_ABOUT THIS TASK:_ Please reproduce all the records exactly while leaving out their pictures.
****
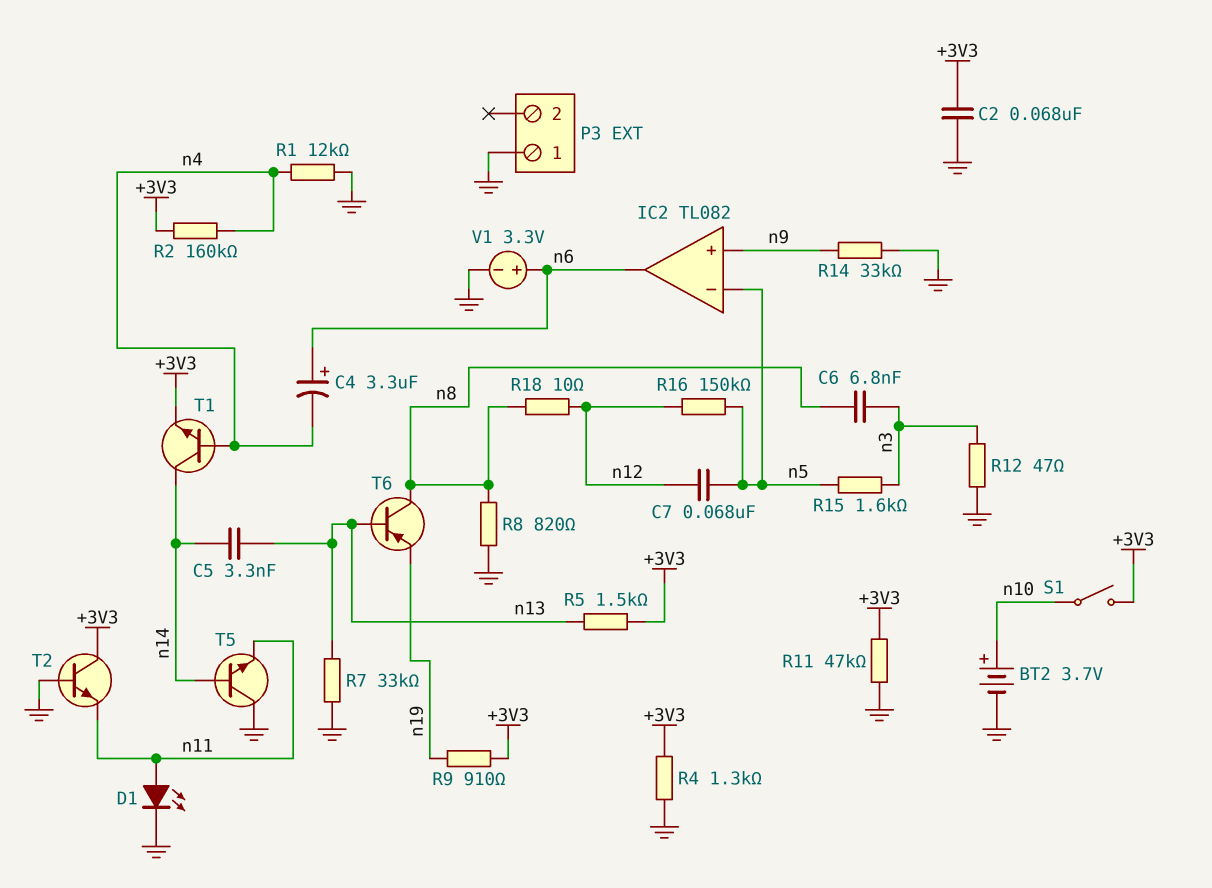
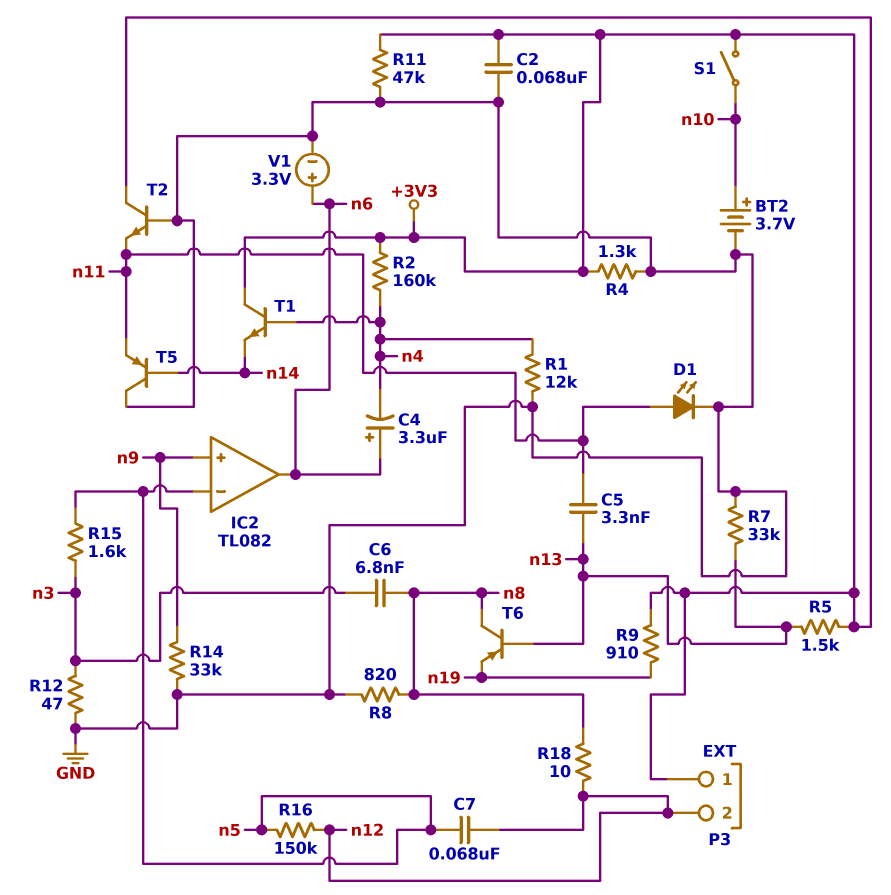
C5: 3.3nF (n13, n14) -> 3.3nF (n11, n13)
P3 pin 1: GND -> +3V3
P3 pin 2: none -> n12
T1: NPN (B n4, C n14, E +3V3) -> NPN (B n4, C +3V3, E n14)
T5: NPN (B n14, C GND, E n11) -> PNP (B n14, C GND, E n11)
****
_THE ANSWER:_
C5: 3.3nF (n13, n14) -> 3.3nF (n11, n13)
P3 pin 1: GND -> +3V3
P3 pin 2: none -> n12
T1: NPN (B n4, C n14, E +3V3) -> NPN (B n4, C +3V3, E n14)
T5: NPN (B n14, C GND, E n11) -> PNP (B n14, C GND, E n11)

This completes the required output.